**WHAT YOU ARE ASKED TO DO:** A faithful, complete copy of the entries below is required, with images removed.
(Beginning of RAW DATA)
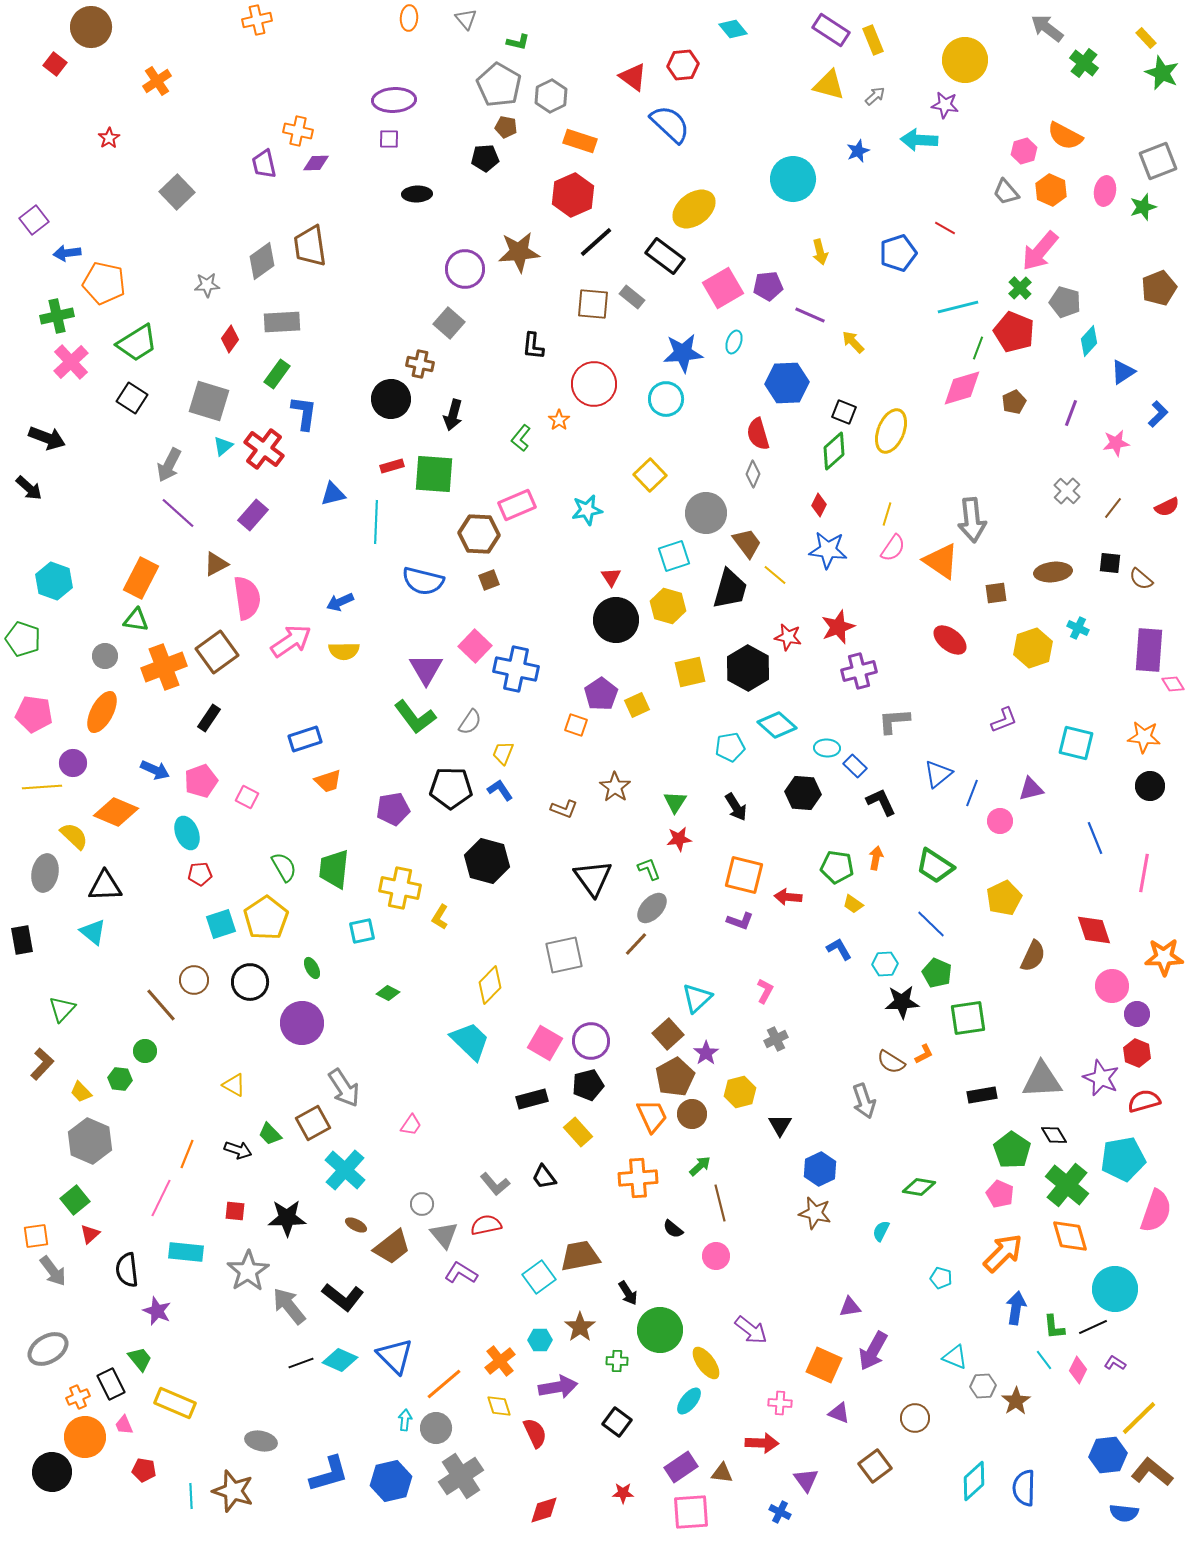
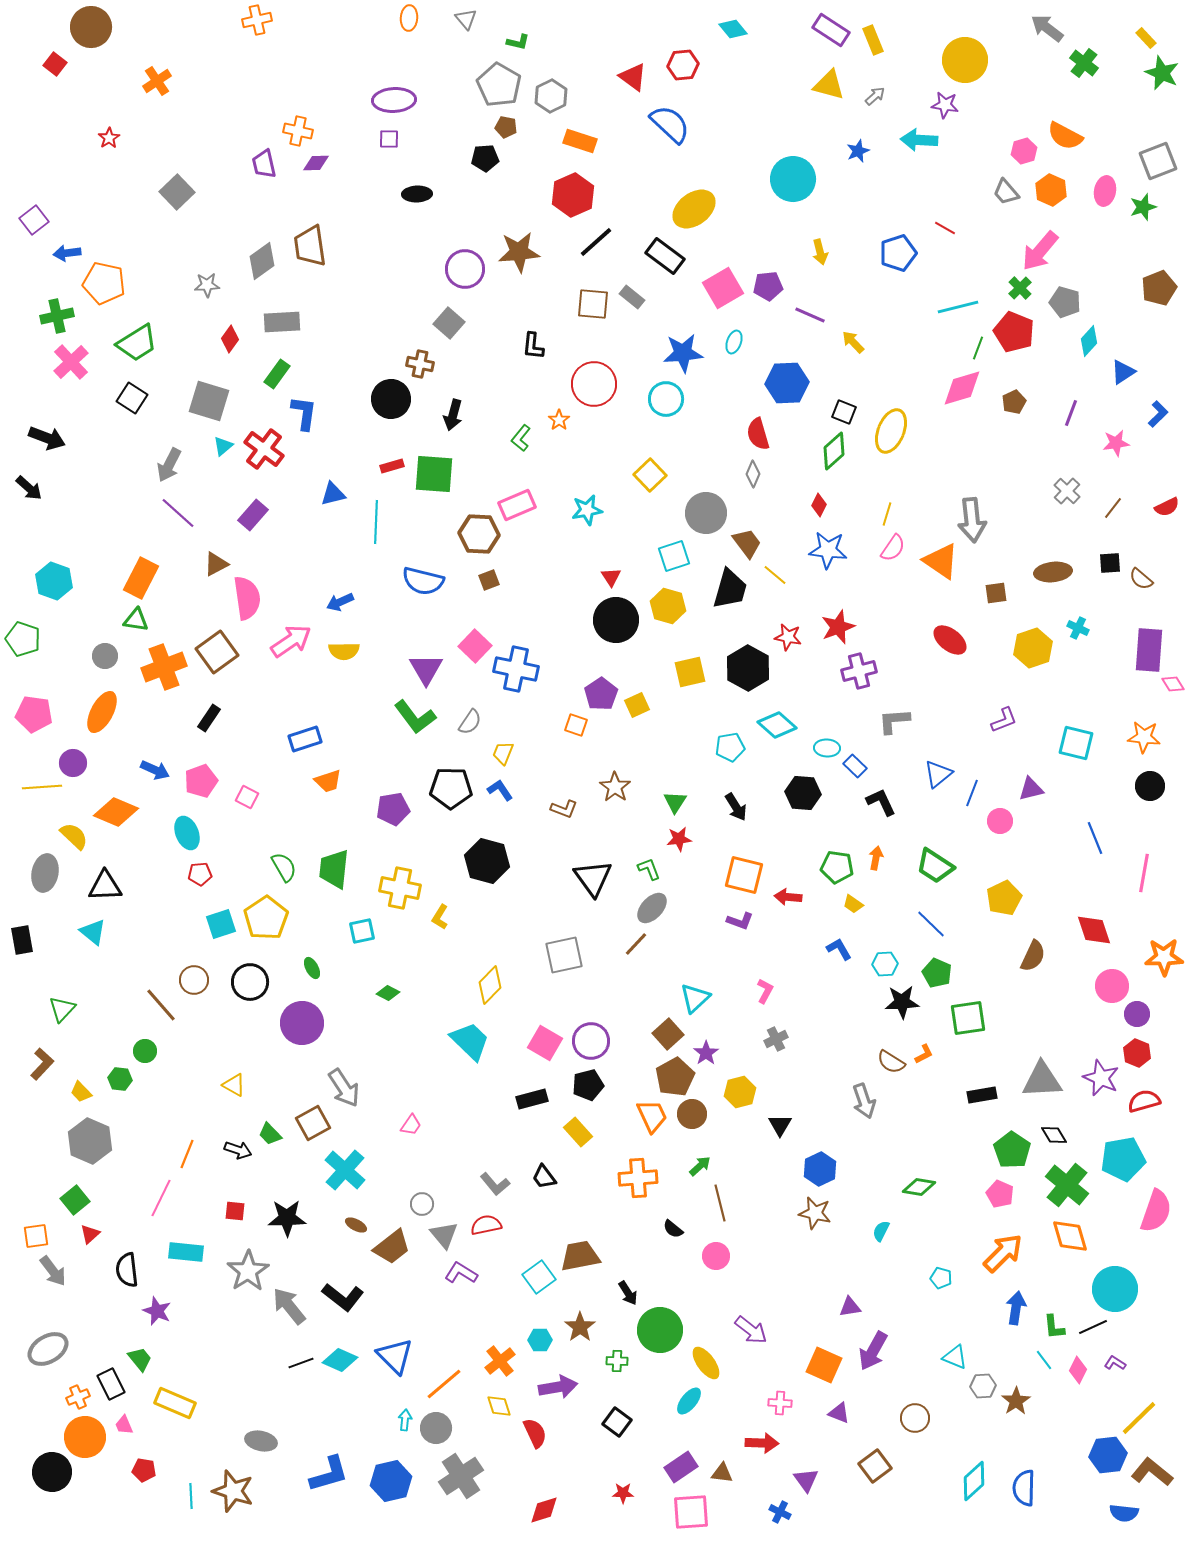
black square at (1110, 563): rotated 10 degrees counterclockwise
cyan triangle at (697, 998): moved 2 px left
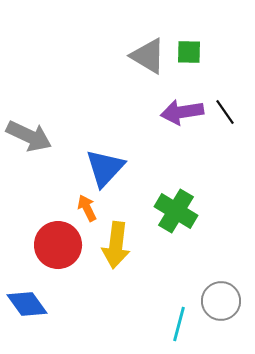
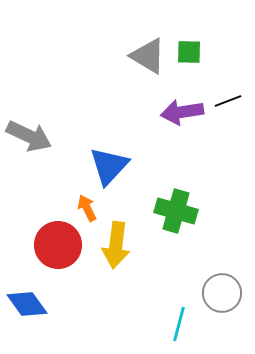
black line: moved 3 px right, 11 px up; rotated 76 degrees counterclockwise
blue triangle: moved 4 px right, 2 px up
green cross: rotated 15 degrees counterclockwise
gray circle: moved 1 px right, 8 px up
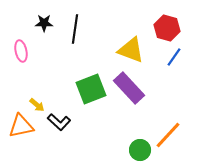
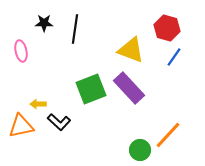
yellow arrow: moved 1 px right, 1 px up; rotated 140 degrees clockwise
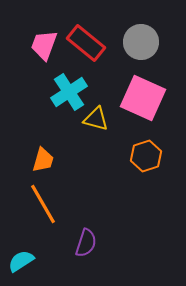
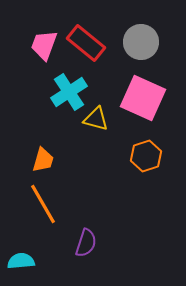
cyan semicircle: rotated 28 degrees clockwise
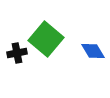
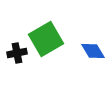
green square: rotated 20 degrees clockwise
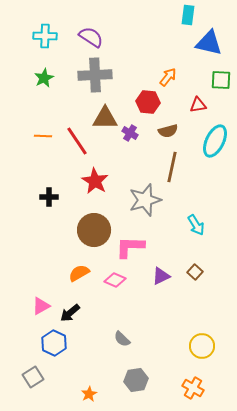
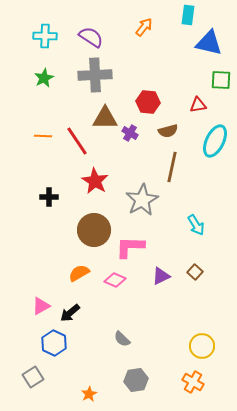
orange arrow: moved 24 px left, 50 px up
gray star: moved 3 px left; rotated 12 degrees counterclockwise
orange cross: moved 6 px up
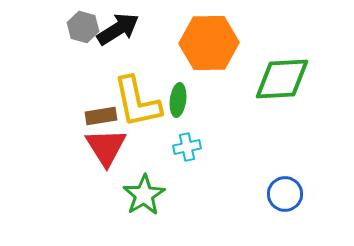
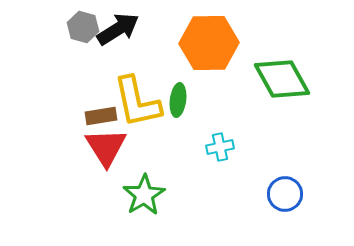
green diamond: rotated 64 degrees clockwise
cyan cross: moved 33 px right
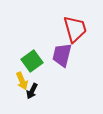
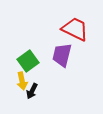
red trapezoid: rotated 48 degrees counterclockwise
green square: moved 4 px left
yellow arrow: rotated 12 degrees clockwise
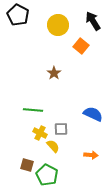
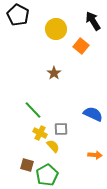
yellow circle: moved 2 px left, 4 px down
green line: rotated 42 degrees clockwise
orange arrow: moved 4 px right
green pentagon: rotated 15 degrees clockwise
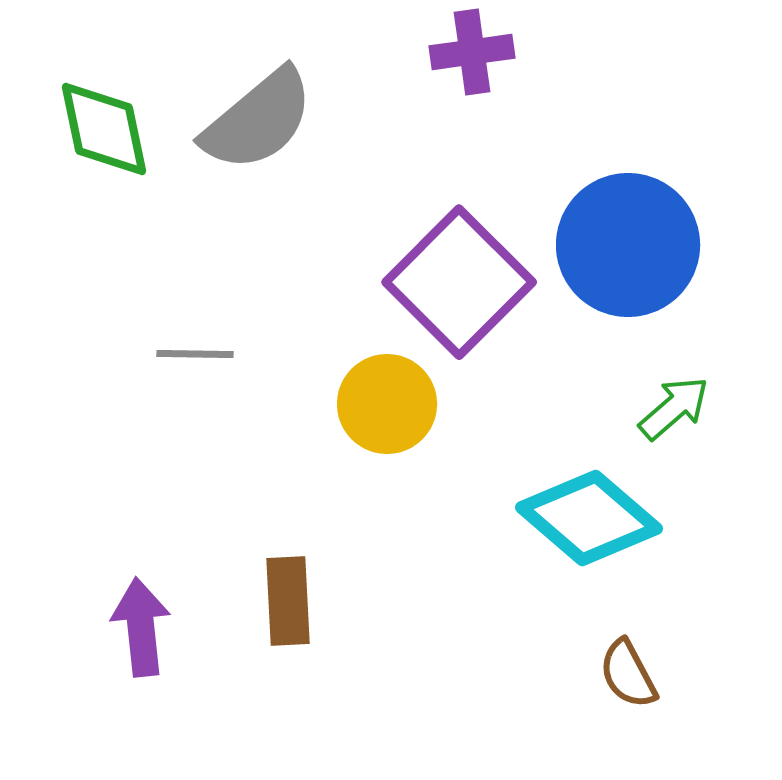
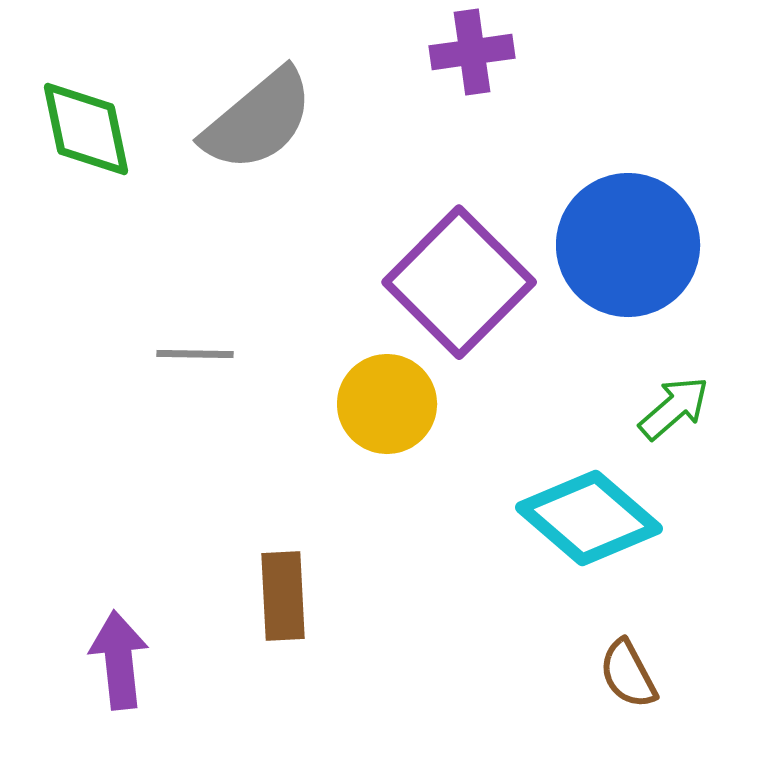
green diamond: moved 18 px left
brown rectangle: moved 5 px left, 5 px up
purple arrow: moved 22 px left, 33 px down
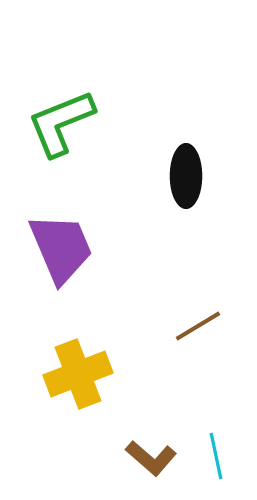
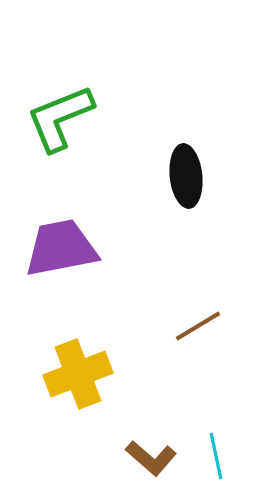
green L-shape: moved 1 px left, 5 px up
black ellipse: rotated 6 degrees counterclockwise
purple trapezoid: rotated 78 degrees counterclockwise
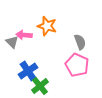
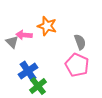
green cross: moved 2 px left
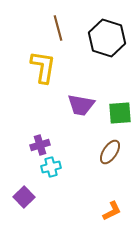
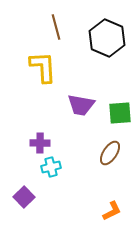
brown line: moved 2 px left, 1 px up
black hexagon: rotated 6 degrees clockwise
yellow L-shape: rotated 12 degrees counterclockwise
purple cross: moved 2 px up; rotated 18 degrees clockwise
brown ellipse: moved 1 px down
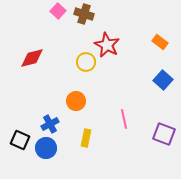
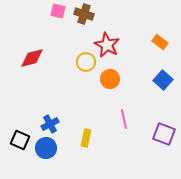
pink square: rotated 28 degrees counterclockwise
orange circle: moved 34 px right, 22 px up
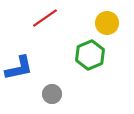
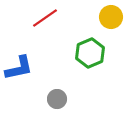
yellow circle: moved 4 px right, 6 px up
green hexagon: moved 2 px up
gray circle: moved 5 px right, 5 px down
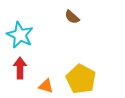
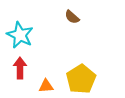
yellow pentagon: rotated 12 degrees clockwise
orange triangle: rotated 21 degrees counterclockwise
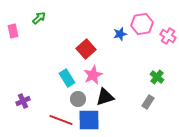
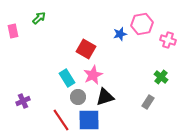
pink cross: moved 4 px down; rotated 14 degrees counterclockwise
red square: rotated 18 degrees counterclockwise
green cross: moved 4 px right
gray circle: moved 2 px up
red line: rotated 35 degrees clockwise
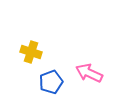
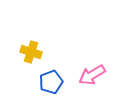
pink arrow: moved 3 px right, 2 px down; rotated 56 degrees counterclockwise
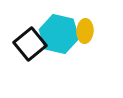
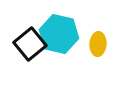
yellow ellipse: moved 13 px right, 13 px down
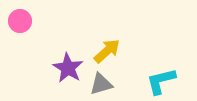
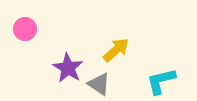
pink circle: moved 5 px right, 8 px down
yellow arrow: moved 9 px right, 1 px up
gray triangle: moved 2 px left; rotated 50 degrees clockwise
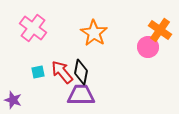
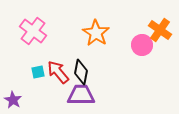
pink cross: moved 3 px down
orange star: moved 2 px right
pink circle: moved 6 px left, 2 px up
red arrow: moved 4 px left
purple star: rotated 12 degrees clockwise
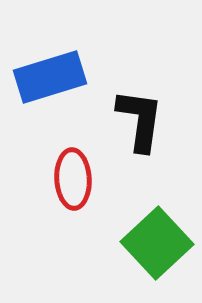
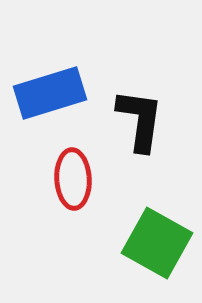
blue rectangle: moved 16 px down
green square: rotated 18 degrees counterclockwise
(End of RAW DATA)
**RESULT OF THIS TASK:**
black square at (1110, 563): rotated 10 degrees counterclockwise
cyan triangle at (697, 998): moved 2 px left
black line: moved 3 px right, 11 px up; rotated 76 degrees counterclockwise
blue triangle: moved 4 px right, 2 px up
green cross: rotated 15 degrees counterclockwise
gray circle: moved 1 px right, 8 px up
yellow arrow: moved 1 px right, 1 px up; rotated 140 degrees clockwise
cyan semicircle: rotated 28 degrees clockwise
green square: rotated 20 degrees clockwise
orange arrow: moved 24 px left, 50 px up
gray star: moved 3 px left; rotated 12 degrees counterclockwise
orange cross: moved 6 px up
green diamond: rotated 64 degrees clockwise
cyan cross: moved 33 px right
red trapezoid: rotated 48 degrees counterclockwise
green square: moved 4 px left
yellow arrow: rotated 12 degrees clockwise
yellow circle: moved 2 px left, 4 px down
green line: rotated 42 degrees clockwise
orange arrow: moved 4 px right
green pentagon: rotated 15 degrees clockwise
green diamond: moved 18 px left
brown rectangle: moved 5 px left, 5 px up
purple arrow: moved 22 px left, 33 px down
green L-shape: moved 1 px left, 5 px up
black ellipse: rotated 6 degrees counterclockwise
purple trapezoid: rotated 78 degrees counterclockwise
green cross: moved 2 px left
brown line: moved 2 px left, 1 px up
black hexagon: rotated 6 degrees clockwise
yellow L-shape: rotated 12 degrees counterclockwise
purple cross: moved 2 px up; rotated 18 degrees clockwise
brown ellipse: moved 1 px down
pink square: rotated 28 degrees counterclockwise
orange circle: moved 34 px right, 22 px up
yellow circle: moved 4 px right, 6 px up
green hexagon: moved 2 px up
gray circle: moved 5 px right, 5 px down
yellow pentagon: rotated 12 degrees clockwise
orange triangle: rotated 21 degrees counterclockwise
pink cross: moved 4 px down; rotated 14 degrees counterclockwise
red square: rotated 18 degrees counterclockwise
green cross: moved 4 px right
gray circle: moved 2 px up
red line: rotated 35 degrees clockwise
pink arrow: moved 3 px right, 2 px down; rotated 56 degrees counterclockwise
yellow ellipse: moved 13 px right, 13 px down
pink circle: moved 5 px right, 8 px down
yellow arrow: moved 9 px right, 1 px up
gray triangle: moved 2 px left; rotated 50 degrees clockwise
pink cross: moved 3 px down
orange star: moved 2 px right
pink circle: moved 6 px left, 2 px up
red arrow: moved 4 px left
purple star: rotated 12 degrees clockwise
blue rectangle: moved 16 px down
green square: rotated 18 degrees counterclockwise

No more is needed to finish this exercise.